Problem to work on
The lines needed are those below that contain the word "none"; copy each one.

········

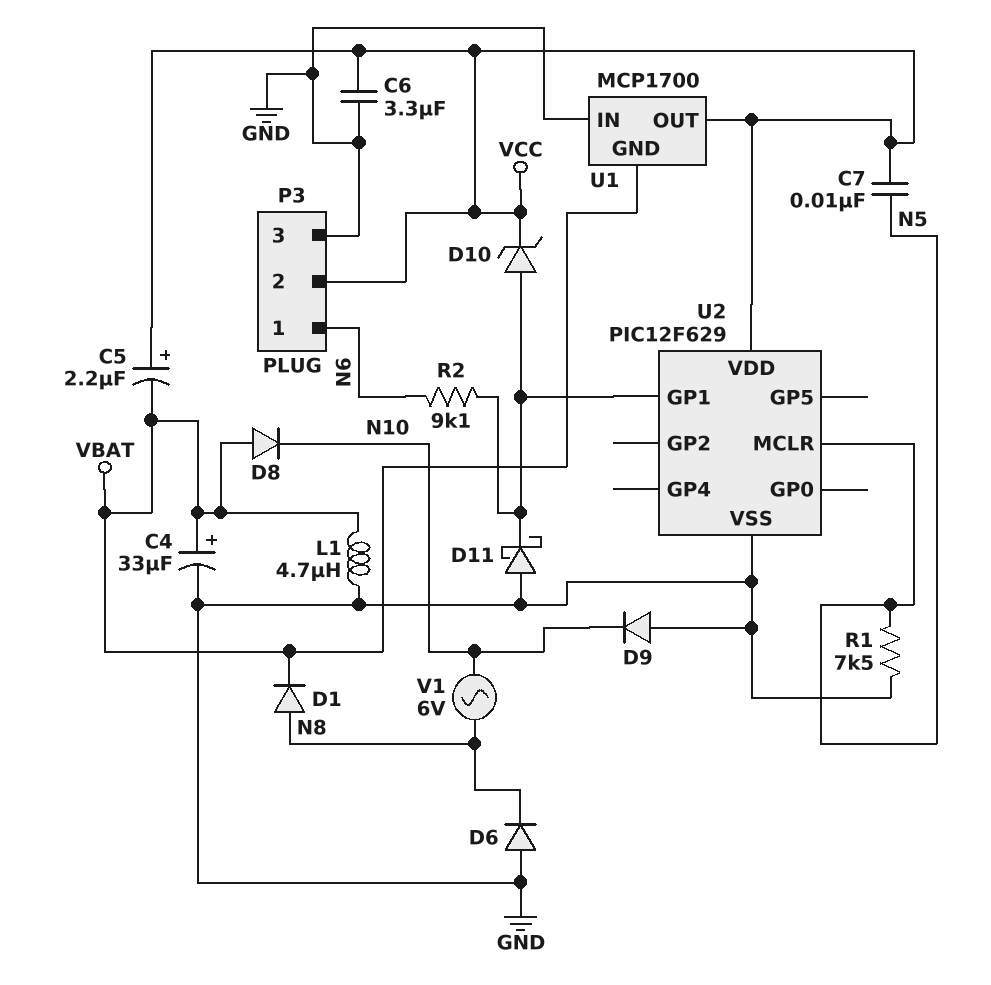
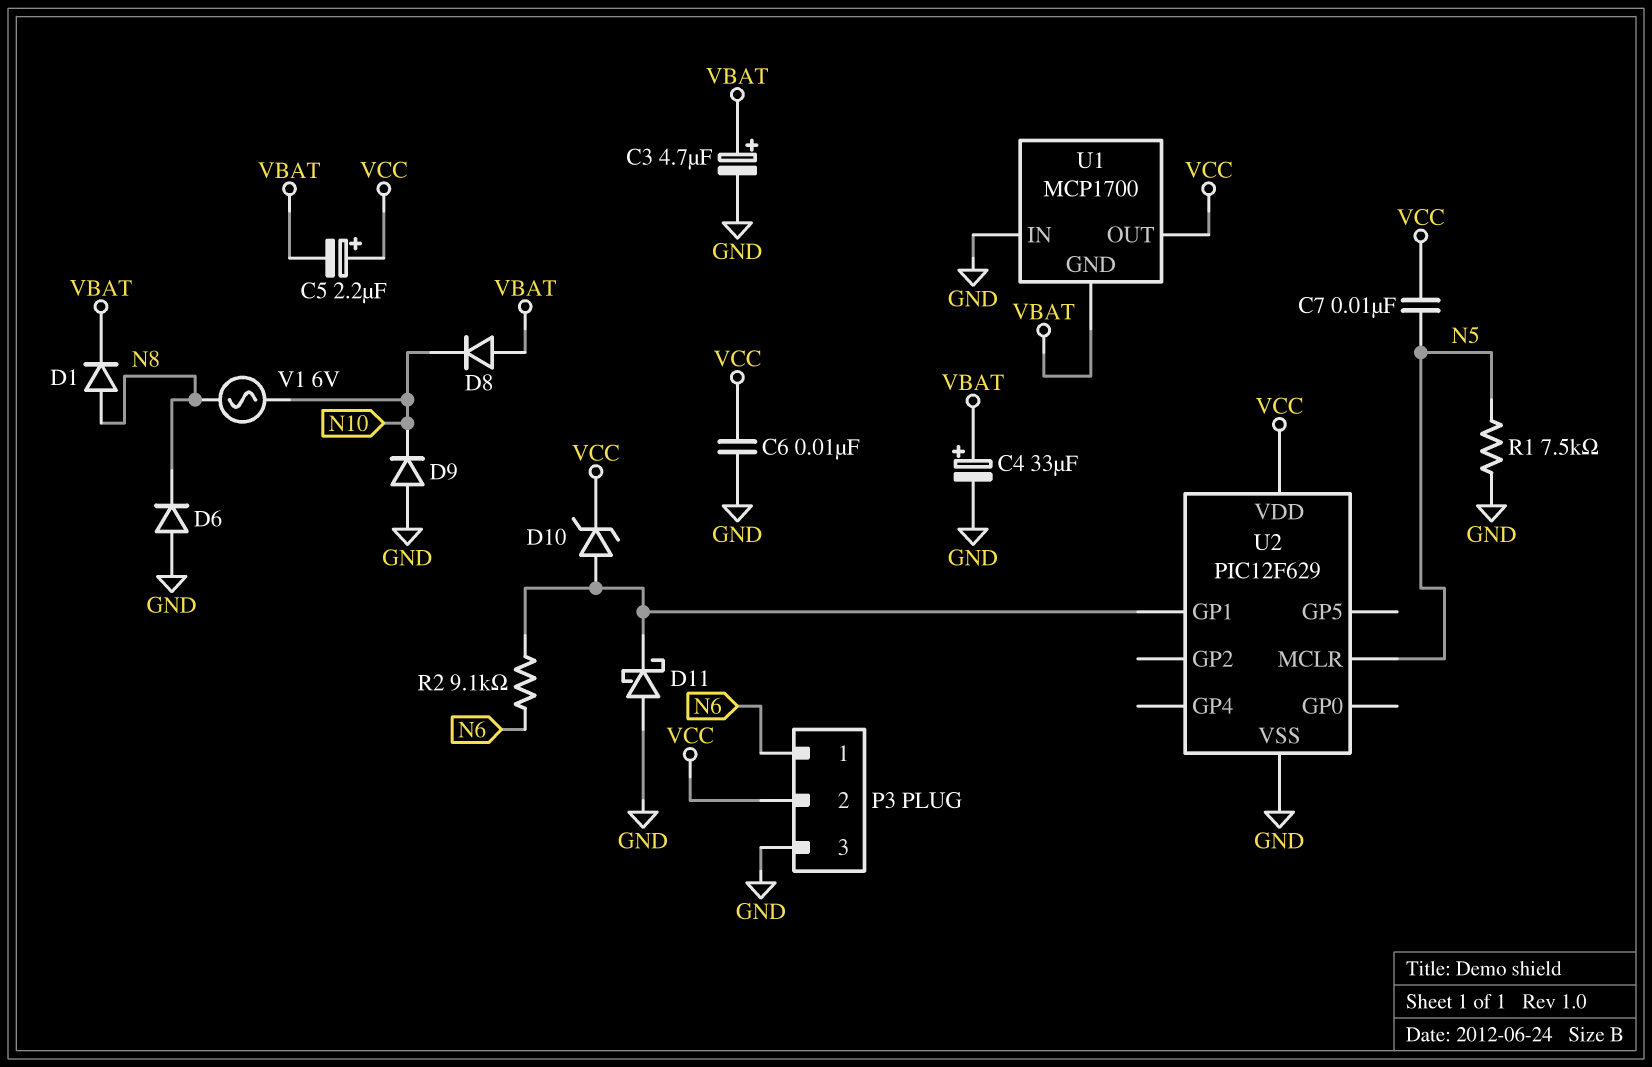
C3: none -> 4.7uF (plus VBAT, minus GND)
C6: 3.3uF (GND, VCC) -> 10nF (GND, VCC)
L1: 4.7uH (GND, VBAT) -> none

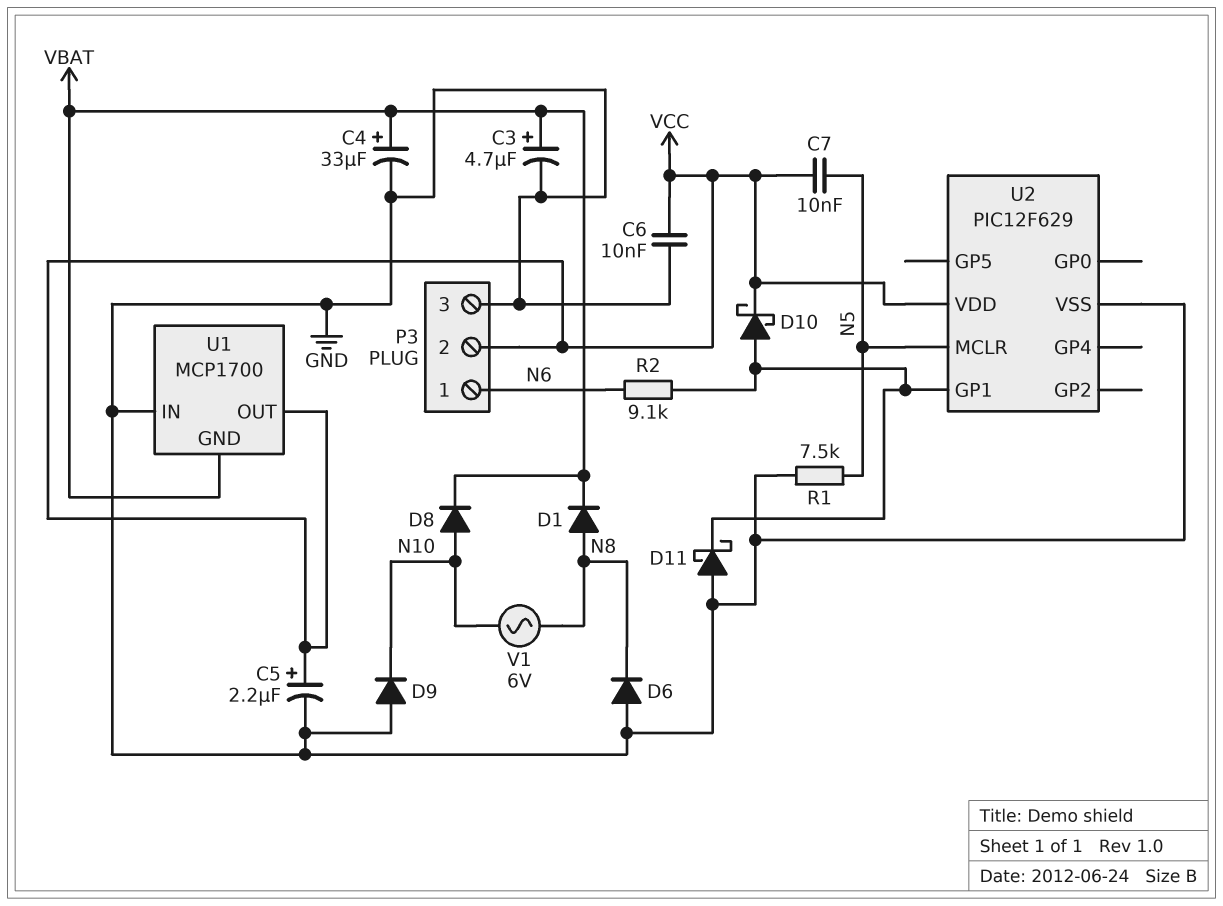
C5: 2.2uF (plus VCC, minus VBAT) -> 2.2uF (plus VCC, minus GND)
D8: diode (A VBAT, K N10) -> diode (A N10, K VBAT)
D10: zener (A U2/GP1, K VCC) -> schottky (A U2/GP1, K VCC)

········

Output
C3: none -> 4.7uF (plus VBAT, minus GND)
L1: 4.7uH (GND, VBAT) -> none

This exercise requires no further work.